Entries provided START

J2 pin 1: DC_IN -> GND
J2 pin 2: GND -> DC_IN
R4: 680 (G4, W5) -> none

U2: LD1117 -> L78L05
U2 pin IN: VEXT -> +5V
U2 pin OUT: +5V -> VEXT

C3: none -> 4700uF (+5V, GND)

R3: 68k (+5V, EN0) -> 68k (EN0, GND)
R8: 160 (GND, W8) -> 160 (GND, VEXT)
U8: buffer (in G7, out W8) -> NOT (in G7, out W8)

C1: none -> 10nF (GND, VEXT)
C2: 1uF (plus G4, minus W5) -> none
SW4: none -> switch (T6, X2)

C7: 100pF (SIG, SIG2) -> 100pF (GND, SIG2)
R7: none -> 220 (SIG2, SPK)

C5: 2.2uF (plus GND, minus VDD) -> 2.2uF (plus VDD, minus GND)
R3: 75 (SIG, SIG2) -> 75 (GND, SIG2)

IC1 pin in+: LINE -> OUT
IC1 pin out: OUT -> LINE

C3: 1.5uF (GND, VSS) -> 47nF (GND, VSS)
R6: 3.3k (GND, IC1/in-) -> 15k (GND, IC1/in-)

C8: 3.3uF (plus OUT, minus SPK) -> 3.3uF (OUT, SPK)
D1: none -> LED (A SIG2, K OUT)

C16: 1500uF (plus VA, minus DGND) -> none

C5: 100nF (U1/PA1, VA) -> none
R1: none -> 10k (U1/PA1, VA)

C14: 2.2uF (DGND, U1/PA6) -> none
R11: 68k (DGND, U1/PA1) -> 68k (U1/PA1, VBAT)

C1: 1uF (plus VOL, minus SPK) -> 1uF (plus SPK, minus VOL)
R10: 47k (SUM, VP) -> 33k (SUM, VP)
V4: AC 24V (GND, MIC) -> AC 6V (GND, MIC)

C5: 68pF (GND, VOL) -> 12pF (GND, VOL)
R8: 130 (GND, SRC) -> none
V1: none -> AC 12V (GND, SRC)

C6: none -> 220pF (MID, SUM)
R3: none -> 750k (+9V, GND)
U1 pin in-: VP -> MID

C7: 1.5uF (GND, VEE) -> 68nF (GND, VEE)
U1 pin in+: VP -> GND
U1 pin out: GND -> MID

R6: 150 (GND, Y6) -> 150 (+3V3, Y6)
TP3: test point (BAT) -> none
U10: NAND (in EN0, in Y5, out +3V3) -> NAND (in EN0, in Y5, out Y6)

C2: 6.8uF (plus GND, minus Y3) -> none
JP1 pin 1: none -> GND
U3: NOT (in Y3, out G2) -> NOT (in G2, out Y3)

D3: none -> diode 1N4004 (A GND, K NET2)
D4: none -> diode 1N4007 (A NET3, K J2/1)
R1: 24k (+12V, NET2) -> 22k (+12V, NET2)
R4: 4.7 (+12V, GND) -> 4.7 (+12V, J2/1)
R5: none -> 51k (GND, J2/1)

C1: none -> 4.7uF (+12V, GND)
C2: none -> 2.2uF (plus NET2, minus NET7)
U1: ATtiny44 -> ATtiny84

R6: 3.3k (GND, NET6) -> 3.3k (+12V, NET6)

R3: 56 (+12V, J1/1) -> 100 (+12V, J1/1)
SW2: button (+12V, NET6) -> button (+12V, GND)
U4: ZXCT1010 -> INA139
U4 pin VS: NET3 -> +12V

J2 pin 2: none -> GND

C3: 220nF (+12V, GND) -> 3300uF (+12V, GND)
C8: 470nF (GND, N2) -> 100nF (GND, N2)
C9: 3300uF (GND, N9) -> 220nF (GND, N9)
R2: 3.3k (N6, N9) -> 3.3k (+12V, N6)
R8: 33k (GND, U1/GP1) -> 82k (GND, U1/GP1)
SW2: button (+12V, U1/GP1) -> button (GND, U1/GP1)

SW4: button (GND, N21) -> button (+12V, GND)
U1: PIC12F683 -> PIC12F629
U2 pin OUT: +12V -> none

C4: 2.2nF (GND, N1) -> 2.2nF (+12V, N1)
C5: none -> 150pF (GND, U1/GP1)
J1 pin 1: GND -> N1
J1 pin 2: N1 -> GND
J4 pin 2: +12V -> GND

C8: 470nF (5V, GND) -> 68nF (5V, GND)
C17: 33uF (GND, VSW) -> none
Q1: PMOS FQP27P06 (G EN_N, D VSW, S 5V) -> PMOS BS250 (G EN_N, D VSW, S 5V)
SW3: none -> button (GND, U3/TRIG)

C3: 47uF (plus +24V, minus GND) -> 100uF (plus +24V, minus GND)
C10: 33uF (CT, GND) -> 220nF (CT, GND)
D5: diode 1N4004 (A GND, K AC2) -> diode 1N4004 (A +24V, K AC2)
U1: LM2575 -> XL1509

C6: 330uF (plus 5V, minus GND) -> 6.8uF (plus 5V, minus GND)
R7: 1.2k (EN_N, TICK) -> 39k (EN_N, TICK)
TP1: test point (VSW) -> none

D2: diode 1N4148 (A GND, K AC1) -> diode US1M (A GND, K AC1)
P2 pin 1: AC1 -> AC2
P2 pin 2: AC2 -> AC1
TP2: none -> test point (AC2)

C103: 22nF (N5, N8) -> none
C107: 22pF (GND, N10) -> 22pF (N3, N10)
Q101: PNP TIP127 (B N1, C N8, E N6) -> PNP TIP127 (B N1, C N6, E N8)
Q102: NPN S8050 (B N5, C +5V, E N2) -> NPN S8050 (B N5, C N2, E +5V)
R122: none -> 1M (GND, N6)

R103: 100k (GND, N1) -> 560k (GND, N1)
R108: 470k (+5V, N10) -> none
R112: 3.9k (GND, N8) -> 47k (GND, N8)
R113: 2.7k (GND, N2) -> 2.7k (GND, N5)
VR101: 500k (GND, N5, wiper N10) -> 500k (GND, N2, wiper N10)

Entries provided END

## About this exercise
The lines above, from the first through the one containing "JP1 pin 1: none -> GND", must be restated word for word, with nothing added.

## Output for this exercise
J2 pin 1: DC_IN -> GND
J2 pin 2: GND -> DC_IN
R4: 680 (G4, W5) -> none

U2: LD1117 -> L78L05
U2 pin IN: VEXT -> +5V
U2 pin OUT: +5V -> VEXT

C3: none -> 4700uF (+5V, GND)

R3: 68k (+5V, EN0) -> 68k (EN0, GND)
R8: 160 (GND, W8) -> 160 (GND, VEXT)
U8: buffer (in G7, out W8) -> NOT (in G7, out W8)

C1: none -> 10nF (GND, VEXT)
C2: 1uF (plus G4, minus W5) -> none
SW4: none -> switch (T6, X2)

C7: 100pF (SIG, SIG2) -> 100pF (GND, SIG2)
R7: none -> 220 (SIG2, SPK)

C5: 2.2uF (plus GND, minus VDD) -> 2.2uF (plus VDD, minus GND)
R3: 75 (SIG, SIG2) -> 75 (GND, SIG2)

IC1 pin in+: LINE -> OUT
IC1 pin out: OUT -> LINE

C3: 1.5uF (GND, VSS) -> 47nF (GND, VSS)
R6: 3.3k (GND, IC1/in-) -> 15k (GND, IC1/in-)

C8: 3.3uF (plus OUT, minus SPK) -> 3.3uF (OUT, SPK)
D1: none -> LED (A SIG2, K OUT)

C16: 1500uF (plus VA, minus DGND) -> none

C5: 100nF (U1/PA1, VA) -> none
R1: none -> 10k (U1/PA1, VA)

C14: 2.2uF (DGND, U1/PA6) -> none
R11: 68k (DGND, U1/PA1) -> 68k (U1/PA1, VBAT)

C1: 1uF (plus VOL, minus SPK) -> 1uF (plus SPK, minus VOL)
R10: 47k (SUM, VP) -> 33k (SUM, VP)
V4: AC 24V (GND, MIC) -> AC 6V (GND, MIC)

C5: 68pF (GND, VOL) -> 12pF (GND, VOL)
R8: 130 (GND, SRC) -> none
V1: none -> AC 12V (GND, SRC)

C6: none -> 220pF (MID, SUM)
R3: none -> 750k (+9V, GND)
U1 pin in-: VP -> MID

C7: 1.5uF (GND, VEE) -> 68nF (GND, VEE)
U1 pin in+: VP -> GND
U1 pin out: GND -> MID

R6: 150 (GND, Y6) -> 150 (+3V3, Y6)
TP3: test point (BAT) -> none
U10: NAND (in EN0, in Y5, out +3V3) -> NAND (in EN0, in Y5, out Y6)

C2: 6.8uF (plus GND, minus Y3) -> none
JP1 pin 1: none -> GND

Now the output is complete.